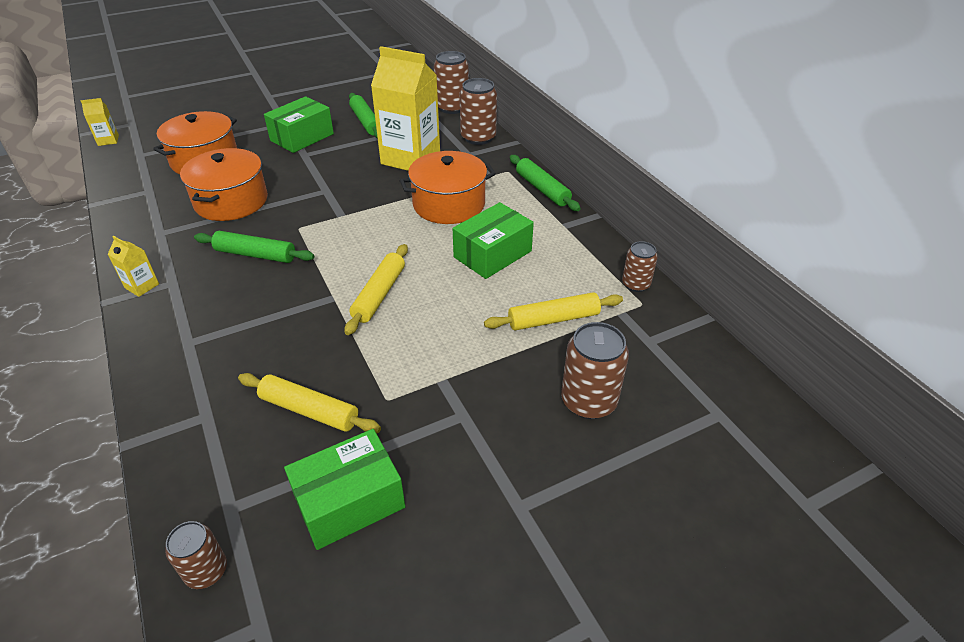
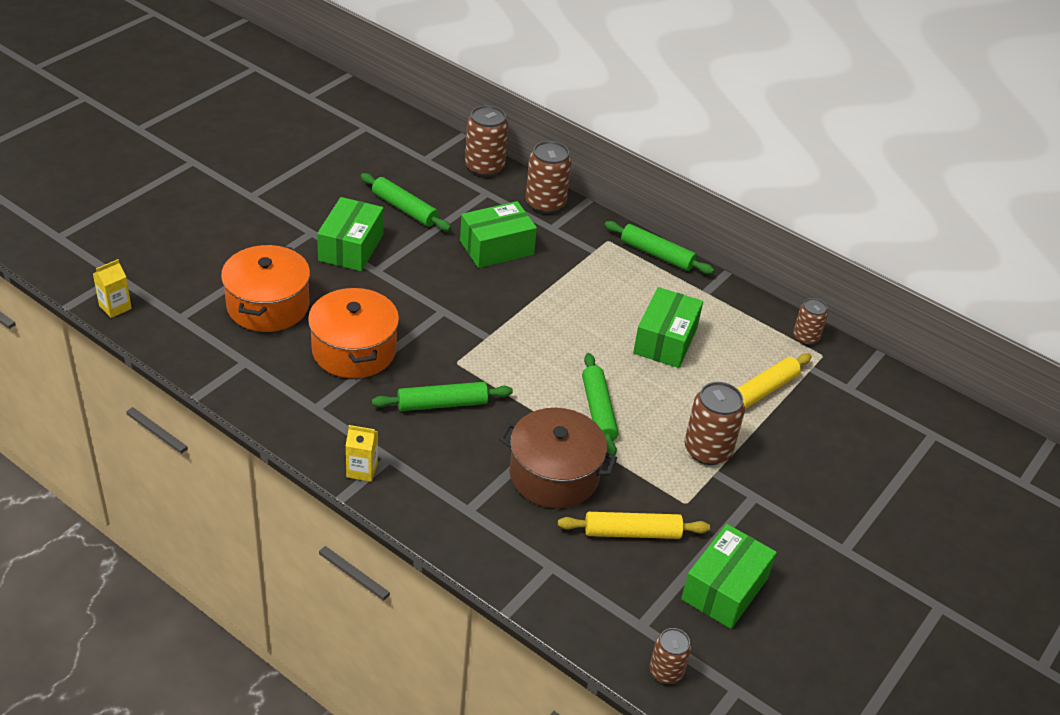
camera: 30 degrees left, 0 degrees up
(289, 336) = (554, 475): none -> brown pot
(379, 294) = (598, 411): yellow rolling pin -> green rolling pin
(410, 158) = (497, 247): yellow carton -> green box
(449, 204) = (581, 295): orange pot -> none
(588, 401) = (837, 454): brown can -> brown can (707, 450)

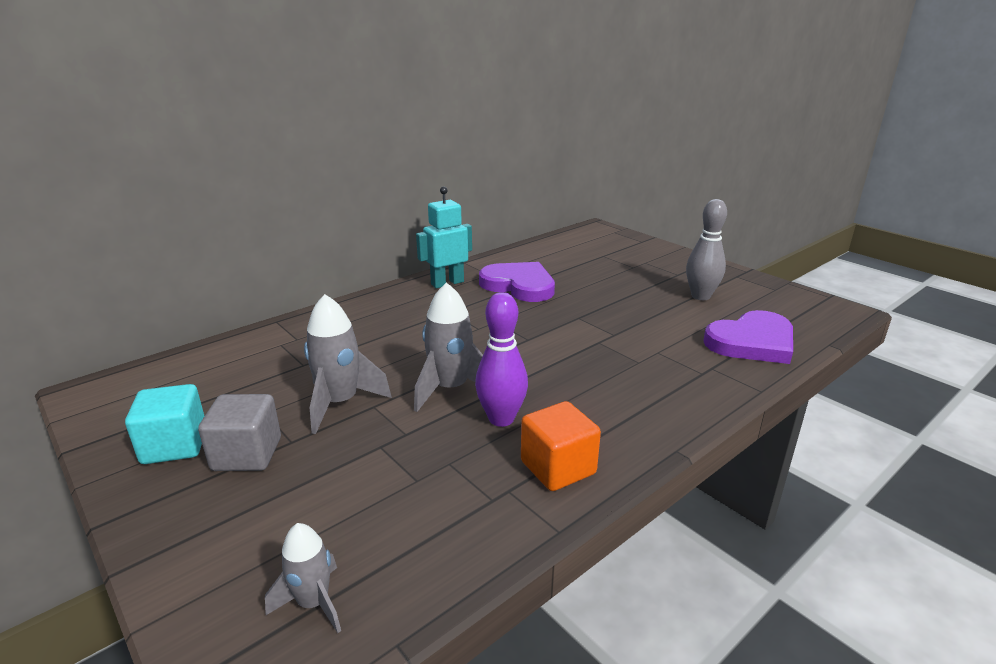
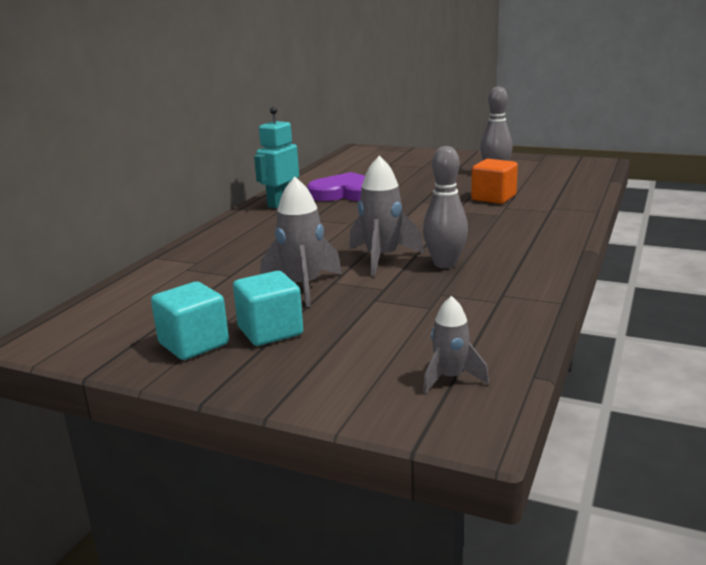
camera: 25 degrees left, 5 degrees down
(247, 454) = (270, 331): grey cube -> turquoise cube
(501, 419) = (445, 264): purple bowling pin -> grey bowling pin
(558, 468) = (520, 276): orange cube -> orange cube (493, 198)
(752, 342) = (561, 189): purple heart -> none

**WHAT IS EXPECTED**
Exclude all images and restate the records above word for word.

**SOLUTION BELOW**
camera: 30 degrees left, 0 degrees up
(289, 336) = (554, 475): none -> brown pot
(379, 294) = (598, 411): yellow rolling pin -> green rolling pin
(410, 158) = (497, 247): yellow carton -> green box
(449, 204) = (581, 295): orange pot -> none
(588, 401) = (837, 454): brown can -> brown can (707, 450)

camera: 25 degrees left, 5 degrees down
(247, 454) = (270, 331): grey cube -> turquoise cube
(501, 419) = (445, 264): purple bowling pin -> grey bowling pin
(558, 468) = (520, 276): orange cube -> orange cube (493, 198)
(752, 342) = (561, 189): purple heart -> none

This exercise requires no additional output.